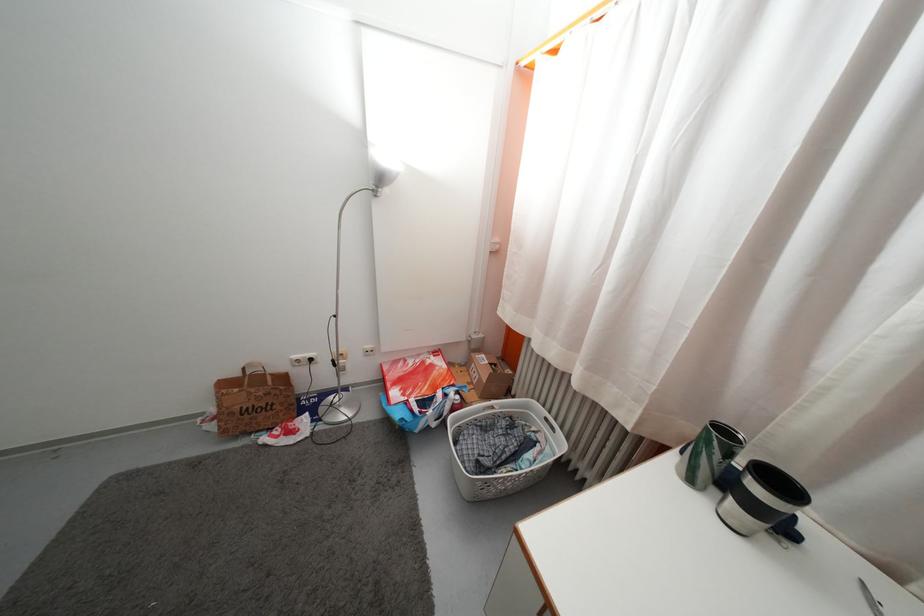
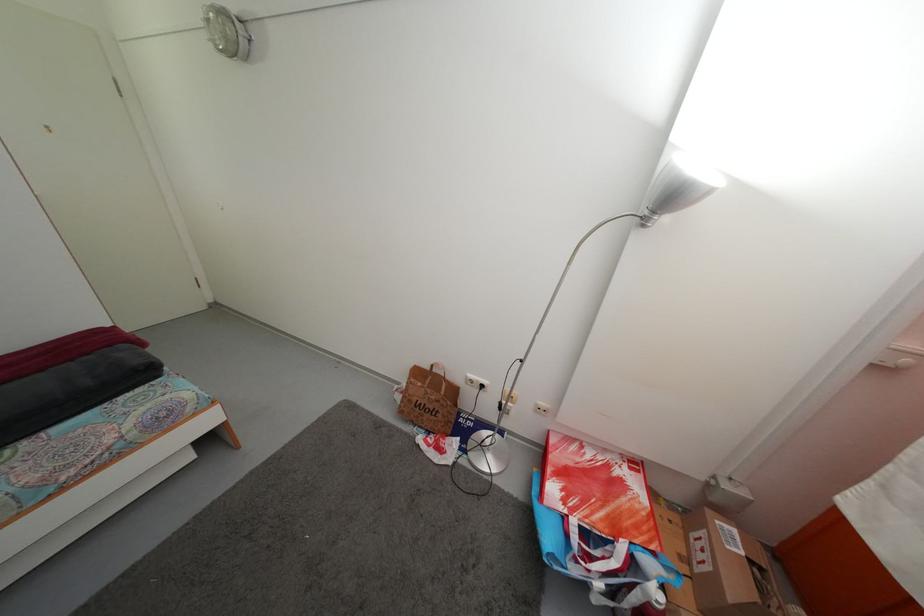
Question: The camera is either moving clockwise (left) or counter-clockwise (right) around the object. The first image is from the beginning of the video and the second image is from the end. Is the camera moving left or right when shooting the video?

Choices:
 (A) Left
 (B) Right

Answer: (B)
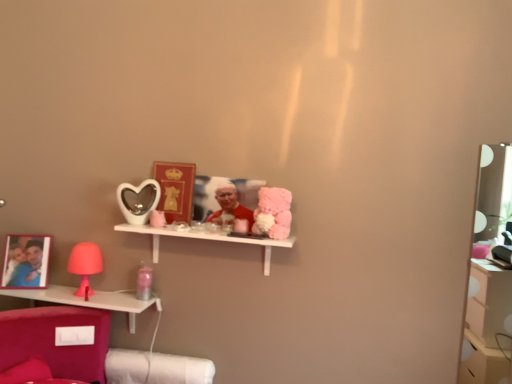
Describe the element at coordinates (85, 266) in the screenshot. This screenshot has width=512, height=384. I see `matte pink lamp at left` at that location.

Find the location of `matte white heart-shaped mirror at center`. matte white heart-shaped mirror at center is located at coordinates click(x=138, y=200).

Find the location of `fluffy pink plush at center`. fluffy pink plush at center is located at coordinates (273, 213).

At what (x,y) coordinates should I click in order to perform the action: click on pink plastic lamp at lower left, which is counted as the 2th shelf, starting from the right. Please return your answer as a coordinate pair (x, y). Looking at the image, I should click on (89, 300).

Image resolution: width=512 pixels, height=384 pixels. Describe the element at coordinates (89, 300) in the screenshot. I see `pink plastic lamp at lower left, marked as the 2th shelf in a top-to-bottom arrangement` at that location.

This screenshot has width=512, height=384. Find the location of `smooth red fabric at center`. smooth red fabric at center is located at coordinates (230, 206).

This screenshot has width=512, height=384. What are the coordinates of `matte gold picture frame at center` in the screenshot? It's located at (175, 189).

Is fluffy pink plush at center positioned far away from matte white heart-shaped mirror at center?

They are positioned close to each other.

Is fluffy pink plush at center situated inside matte white heart-shaped mirror at center or outside?

fluffy pink plush at center cannot be found inside matte white heart-shaped mirror at center.

From the image's perspective, which one is positioned lower, fluffy pink plush at center or matte white heart-shaped mirror at center?

fluffy pink plush at center is shown below in the image.

From the picture: Measure the distance between fluffy pink plush at center and matte white heart-shaped mirror at center.

fluffy pink plush at center and matte white heart-shaped mirror at center are 21.54 inches apart.

Is smooth red fabric at center in front of or behind pink plastic lamp at lower left, marked as the 2th shelf in a top-to-bottom arrangement, in the image?

In the image, smooth red fabric at center appears behind pink plastic lamp at lower left, marked as the 2th shelf in a top-to-bottom arrangement.

Can we say smooth red fabric at center lies outside pink plastic lamp at lower left, the 1th shelf in the bottom-to-top sequence?

Indeed, smooth red fabric at center is completely outside pink plastic lamp at lower left, the 1th shelf in the bottom-to-top sequence.

In terms of height, does smooth red fabric at center look taller or shorter compared to pink plastic lamp at lower left, the 1th shelf in the bottom-to-top sequence?

Clearly, smooth red fabric at center is taller compared to pink plastic lamp at lower left, the 1th shelf in the bottom-to-top sequence.

Is smooth red fabric at center oriented towards pink plastic lamp at lower left, arranged as the first shelf when viewed from the left?

No, smooth red fabric at center is not aimed at pink plastic lamp at lower left, arranged as the first shelf when viewed from the left.

In order to click on shelf that is behind the white glossy shelf at center, which is the second shelf in left-to-right order in this screenshot , I will do `click(89, 300)`.

Considering the sizes of pink plastic lamp at lower left, the 1th shelf in the bottom-to-top sequence, and white glossy shelf at center, which is the second shelf in left-to-right order, in the image, is pink plastic lamp at lower left, the 1th shelf in the bottom-to-top sequence, taller or shorter than white glossy shelf at center, which is the second shelf in left-to-right order,?

pink plastic lamp at lower left, the 1th shelf in the bottom-to-top sequence, is shorter than white glossy shelf at center, which is the second shelf in left-to-right order.

Is pink plastic lamp at lower left, arranged as the first shelf when viewed from the left, oriented away from white glossy shelf at center, which appears as the first shelf when viewed from the top?

No, pink plastic lamp at lower left, arranged as the first shelf when viewed from the left, is not facing away from white glossy shelf at center, which appears as the first shelf when viewed from the top.

From a real-world perspective, is pink plastic lamp at lower left, which is counted as the 2th shelf, starting from the right, positioned above or below white glossy shelf at center, which appears as the first shelf when viewed from the top?

In terms of real-world spatial position, pink plastic lamp at lower left, which is counted as the 2th shelf, starting from the right, is below white glossy shelf at center, which appears as the first shelf when viewed from the top.

From the image's perspective, who appears lower, white glossy shelf at center, which appears as the first shelf when viewed from the top, or matte white heart-shaped mirror at center?

white glossy shelf at center, which appears as the first shelf when viewed from the top, appears lower in the image.

Considering the sizes of objects white glossy shelf at center, which is the second shelf in left-to-right order, and matte white heart-shaped mirror at center in the image provided, who is smaller, white glossy shelf at center, which is the second shelf in left-to-right order, or matte white heart-shaped mirror at center?

matte white heart-shaped mirror at center.

Between white glossy shelf at center, which is the second shelf in left-to-right order, and matte white heart-shaped mirror at center, which one has more height?

Standing taller between the two is matte white heart-shaped mirror at center.

Which object is closer to the camera, white glossy shelf at center, marked as the 2th shelf in a bottom-to-top arrangement, or matte white heart-shaped mirror at center?

white glossy shelf at center, marked as the 2th shelf in a bottom-to-top arrangement, is more forward.

From the image's perspective, is smooth red fabric at center above or below fluffy pink plush at center?

smooth red fabric at center is situated higher than fluffy pink plush at center in the image.

Is smooth red fabric at center thinner than fluffy pink plush at center?

Yes.

Is smooth red fabric at center located outside fluffy pink plush at center?

Yes, smooth red fabric at center is outside of fluffy pink plush at center.

Identify the location of toy lying below the smooth red fabric at center (from the image's perspective). This screenshot has width=512, height=384. (273, 213).

From a real-world perspective, who is located higher, matte pink lamp at left or matte white heart-shaped mirror at center?

From a 3D spatial view, matte white heart-shaped mirror at center is above.

Can you confirm if matte pink lamp at left is bigger than matte white heart-shaped mirror at center?

Indeed, matte pink lamp at left has a larger size compared to matte white heart-shaped mirror at center.

Is matte pink lamp at left completely or partially outside of matte white heart-shaped mirror at center?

▶ AIM OF THE TASK
Can you lay out all of the material above as a Markdown table with the columns Row and Line, one line of text per row numbered in order, skipping blank lines? Leave the pictures out of the answer.

▶ ANSWER
| Row | Line |
|---|---|
| 1 | Question: The camera is either moving clockwise (left) or counter-clockwise (right) around the object. The first image is from the beginning of the video and the second image is from the end. Is the camera moving left or right when shooting the video? |
| 2 | Choices: |
| 3 |  (A) Left |
| 4 |  (B) Right |
| 5 | Answer: (B) |
| 6 | Describe the element at coordinates (85, 266) in the screenshot. This screenshot has width=512, height=384. I see `matte pink lamp at left` at that location. |
| 7 | Find the location of `matte white heart-shaped mirror at center`. matte white heart-shaped mirror at center is located at coordinates click(x=138, y=200). |
| 8 | Find the location of `fluffy pink plush at center`. fluffy pink plush at center is located at coordinates (273, 213). |
| 9 | At what (x,y) coordinates should I click in order to perform the action: click on pink plastic lamp at lower left, which is counted as the 2th shelf, starting from the right. Please return your answer as a coordinate pair (x, y). Looking at the image, I should click on (89, 300). |
| 10 | Image resolution: width=512 pixels, height=384 pixels. Describe the element at coordinates (89, 300) in the screenshot. I see `pink plastic lamp at lower left, marked as the 2th shelf in a top-to-bottom arrangement` at that location. |
| 11 | This screenshot has width=512, height=384. Find the location of `smooth red fabric at center`. smooth red fabric at center is located at coordinates (230, 206). |
| 12 | This screenshot has width=512, height=384. What are the coordinates of `matte gold picture frame at center` in the screenshot? It's located at (175, 189). |
| 13 | Is fluffy pink plush at center positioned far away from matte white heart-shaped mirror at center? |
| 14 | They are positioned close to each other. |
| 15 | Is fluffy pink plush at center situated inside matte white heart-shaped mirror at center or outside? |
| 16 | fluffy pink plush at center cannot be found inside matte white heart-shaped mirror at center. |
| 17 | From the image's perspective, which one is positioned lower, fluffy pink plush at center or matte white heart-shaped mirror at center? |
| 18 | fluffy pink plush at center is shown below in the image. |
| 19 | From the picture: Measure the distance between fluffy pink plush at center and matte white heart-shaped mirror at center. |
| 20 | fluffy pink plush at center and matte white heart-shaped mirror at center are 21.54 inches apart. |
| 21 | Is smooth red fabric at center in front of or behind pink plastic lamp at lower left, marked as the 2th shelf in a top-to-bottom arrangement, in the image? |
| 22 | In the image, smooth red fabric at center appears behind pink plastic lamp at lower left, marked as the 2th shelf in a top-to-bottom arrangement. |
| 23 | Can we say smooth red fabric at center lies outside pink plastic lamp at lower left, the 1th shelf in the bottom-to-top sequence? |
| 24 | Indeed, smooth red fabric at center is completely outside pink plastic lamp at lower left, the 1th shelf in the bottom-to-top sequence. |
| 25 | In terms of height, does smooth red fabric at center look taller or shorter compared to pink plastic lamp at lower left, the 1th shelf in the bottom-to-top sequence? |
| 26 | Clearly, smooth red fabric at center is taller compared to pink plastic lamp at lower left, the 1th shelf in the bottom-to-top sequence. |
| 27 | Is smooth red fabric at center oriented towards pink plastic lamp at lower left, arranged as the first shelf when viewed from the left? |
| 28 | No, smooth red fabric at center is not aimed at pink plastic lamp at lower left, arranged as the first shelf when viewed from the left. |
| 29 | In order to click on shelf that is behind the white glossy shelf at center, which is the second shelf in left-to-right order in this screenshot , I will do `click(89, 300)`. |
| 30 | Considering the sizes of pink plastic lamp at lower left, the 1th shelf in the bottom-to-top sequence, and white glossy shelf at center, which is the second shelf in left-to-right order, in the image, is pink plastic lamp at lower left, the 1th shelf in the bottom-to-top sequence, taller or shorter than white glossy shelf at center, which is the second shelf in left-to-right order,? |
| 31 | pink plastic lamp at lower left, the 1th shelf in the bottom-to-top sequence, is shorter than white glossy shelf at center, which is the second shelf in left-to-right order. |
| 32 | Is pink plastic lamp at lower left, arranged as the first shelf when viewed from the left, oriented away from white glossy shelf at center, which appears as the first shelf when viewed from the top? |
| 33 | No, pink plastic lamp at lower left, arranged as the first shelf when viewed from the left, is not facing away from white glossy shelf at center, which appears as the first shelf when viewed from the top. |
| 34 | From a real-world perspective, is pink plastic lamp at lower left, which is counted as the 2th shelf, starting from the right, positioned above or below white glossy shelf at center, which appears as the first shelf when viewed from the top? |
| 35 | In terms of real-world spatial position, pink plastic lamp at lower left, which is counted as the 2th shelf, starting from the right, is below white glossy shelf at center, which appears as the first shelf when viewed from the top. |
| 36 | From the image's perspective, who appears lower, white glossy shelf at center, which appears as the first shelf when viewed from the top, or matte white heart-shaped mirror at center? |
| 37 | white glossy shelf at center, which appears as the first shelf when viewed from the top, appears lower in the image. |
| 38 | Considering the sizes of objects white glossy shelf at center, which is the second shelf in left-to-right order, and matte white heart-shaped mirror at center in the image provided, who is smaller, white glossy shelf at center, which is the second shelf in left-to-right order, or matte white heart-shaped mirror at center? |
| 39 | matte white heart-shaped mirror at center. |
| 40 | Between white glossy shelf at center, which is the second shelf in left-to-right order, and matte white heart-shaped mirror at center, which one has more height? |
| 41 | Standing taller between the two is matte white heart-shaped mirror at center. |
| 42 | Which object is closer to the camera, white glossy shelf at center, marked as the 2th shelf in a bottom-to-top arrangement, or matte white heart-shaped mirror at center? |
| 43 | white glossy shelf at center, marked as the 2th shelf in a bottom-to-top arrangement, is more forward. |
| 44 | From the image's perspective, is smooth red fabric at center above or below fluffy pink plush at center? |
| 45 | smooth red fabric at center is situated higher than fluffy pink plush at center in the image. |
| 46 | Is smooth red fabric at center thinner than fluffy pink plush at center? |
| 47 | Yes. |
| 48 | Is smooth red fabric at center located outside fluffy pink plush at center? |
| 49 | Yes, smooth red fabric at center is outside of fluffy pink plush at center. |
| 50 | Identify the location of toy lying below the smooth red fabric at center (from the image's perspective). This screenshot has width=512, height=384. (273, 213). |
| 51 | From a real-world perspective, who is located higher, matte pink lamp at left or matte white heart-shaped mirror at center? |
| 52 | From a 3D spatial view, matte white heart-shaped mirror at center is above. |
| 53 | Can you confirm if matte pink lamp at left is bigger than matte white heart-shaped mirror at center? |
| 54 | Indeed, matte pink lamp at left has a larger size compared to matte white heart-shaped mirror at center. |
| 55 | Is matte pink lamp at left completely or partially outside of matte white heart-shaped mirror at center? |